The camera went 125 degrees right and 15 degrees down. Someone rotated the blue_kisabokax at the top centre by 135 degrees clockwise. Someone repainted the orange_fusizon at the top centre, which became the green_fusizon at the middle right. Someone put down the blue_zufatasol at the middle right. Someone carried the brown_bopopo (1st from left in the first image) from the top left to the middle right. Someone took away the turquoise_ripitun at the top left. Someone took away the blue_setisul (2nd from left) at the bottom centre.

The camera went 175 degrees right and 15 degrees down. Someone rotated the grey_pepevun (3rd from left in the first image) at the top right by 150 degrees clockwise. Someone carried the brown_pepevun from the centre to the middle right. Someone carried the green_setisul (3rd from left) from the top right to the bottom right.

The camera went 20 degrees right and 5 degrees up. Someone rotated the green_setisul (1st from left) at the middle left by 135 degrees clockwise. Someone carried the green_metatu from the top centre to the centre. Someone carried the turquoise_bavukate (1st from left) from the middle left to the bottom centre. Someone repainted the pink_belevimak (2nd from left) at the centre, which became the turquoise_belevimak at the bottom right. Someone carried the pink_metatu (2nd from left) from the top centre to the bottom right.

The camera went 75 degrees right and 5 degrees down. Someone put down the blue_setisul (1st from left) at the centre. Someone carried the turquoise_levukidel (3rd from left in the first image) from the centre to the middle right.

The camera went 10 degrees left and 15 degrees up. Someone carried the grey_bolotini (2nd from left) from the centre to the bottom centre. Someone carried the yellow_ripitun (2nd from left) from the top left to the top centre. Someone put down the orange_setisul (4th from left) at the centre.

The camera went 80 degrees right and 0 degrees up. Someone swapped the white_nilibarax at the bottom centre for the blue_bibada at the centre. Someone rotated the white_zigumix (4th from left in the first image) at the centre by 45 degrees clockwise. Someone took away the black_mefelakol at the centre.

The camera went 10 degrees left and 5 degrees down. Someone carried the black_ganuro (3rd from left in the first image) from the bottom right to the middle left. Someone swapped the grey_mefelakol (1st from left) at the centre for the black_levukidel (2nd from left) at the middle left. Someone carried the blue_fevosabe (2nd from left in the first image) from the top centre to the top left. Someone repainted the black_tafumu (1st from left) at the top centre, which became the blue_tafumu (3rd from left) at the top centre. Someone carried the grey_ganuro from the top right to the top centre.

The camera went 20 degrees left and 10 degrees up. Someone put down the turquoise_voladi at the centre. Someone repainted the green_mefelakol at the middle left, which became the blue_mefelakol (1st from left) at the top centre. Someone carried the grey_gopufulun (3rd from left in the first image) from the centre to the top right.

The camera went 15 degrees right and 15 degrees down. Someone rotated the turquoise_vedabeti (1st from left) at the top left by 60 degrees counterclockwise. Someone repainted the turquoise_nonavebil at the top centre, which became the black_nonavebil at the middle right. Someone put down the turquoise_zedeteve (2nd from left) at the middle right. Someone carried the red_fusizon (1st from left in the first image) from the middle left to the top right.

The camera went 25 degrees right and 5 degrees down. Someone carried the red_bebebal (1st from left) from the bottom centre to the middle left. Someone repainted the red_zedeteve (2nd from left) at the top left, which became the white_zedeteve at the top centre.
----------
- [Exercise details]: Reproduce the data exactly. All of it is needed.

- [Answer to the problem]:
The camera went 125 degrees right and 15 degrees down. Someone rotated the blue_kisabokax at the top centre by 135 degrees clockwise. Someone repainted the orange_fusizon at the top centre, which became the green_fusizon at the middle right. Someone put down the blue_zufatasol at the middle right. Someone carried the brown_bopopo (1st from left in the first image) from the top left to the middle right. Someone took away the turquoise_ripitun at the top left. Someone took away the blue_setisul (2nd from left) at the bottom centre.

The camera went 175 degrees right and 15 degrees down. Someone rotated the grey_pepevun (3rd from left in the first image) at the top right by 150 degrees clockwise. Someone carried the brown_pepevun from the centre to the middle right. Someone carried the green_setisul (3rd from left) from the top right to the bottom right.

The camera went 20 degrees right and 5 degrees up. Someone rotated the green_setisul (1st from left) at the middle left by 135 degrees clockwise. Someone carried the green_metatu from the top centre to the centre. Someone carried the turquoise_bavukate (1st from left) from the middle left to the bottom centre. Someone repainted the pink_belevimak (2nd from left) at the centre, which became the turquoise_belevimak at the bottom right. Someone carried the pink_metatu (2nd from left) from the top centre to the bottom right.

The camera went 75 degrees right and 5 degrees down. Someone put down the blue_setisul (1st from left) at the centre. Someone carried the turquoise_levukidel (3rd from left in the first image) from the centre to the middle right.

The camera went 10 degrees left and 15 degrees up. Someone carried the grey_bolotini (2nd from left) from the centre to the bottom centre. Someone carried the yellow_ripitun (2nd from left) from the top left to the top centre. Someone put down the orange_setisul (4th from left) at the centre.

The camera went 80 degrees right and 0 degrees up. Someone swapped the white_nilibarax at the bottom centre for the blue_bibada at the centre. Someone rotated the white_zigumix (4th from left in the first image) at the centre by 45 degrees clockwise. Someone took away the black_mefelakol at the centre.

The camera went 10 degrees left and 5 degrees down. Someone carried the black_ganuro (3rd from left in the first image) from the bottom right to the middle left. Someone swapped the grey_mefelakol (1st from left) at the centre for the black_levukidel (2nd from left) at the middle left. Someone carried the blue_fevosabe (2nd from left in the first image) from the top centre to the top left. Someone repainted the black_tafumu (1st from left) at the top centre, which became the blue_tafumu (3rd from left) at the top centre. Someone carried the grey_ganuro from the top right to the top centre.

The camera went 20 degrees left and 10 degrees up. Someone put down the turquoise_voladi at the centre. Someone repainted the green_mefelakol at the middle left, which became the blue_mefelakol (1st from left) at the top centre. Someone carried the grey_gopufulun (3rd from left in the first image) from the centre to the top right.

The camera went 15 degrees right and 15 degrees down. Someone rotated the turquoise_vedabeti (1st from left) at the top left by 60 degrees counterclockwise. Someone repainted the turquoise_nonavebil at the top centre, which became the black_nonavebil at the middle right. Someone put down the turquoise_zedeteve (2nd from left) at the middle right. Someone carried the red_fusizon (1st from left in the first image) from the middle left to the top right.

The camera went 25 degrees right and 5 degrees down. Someone carried the red_bebebal (1st from left) from the bottom centre to the middle left. Someone repainted the red_zedeteve (2nd from left) at the top left, which became the white_zedeteve at the top centre.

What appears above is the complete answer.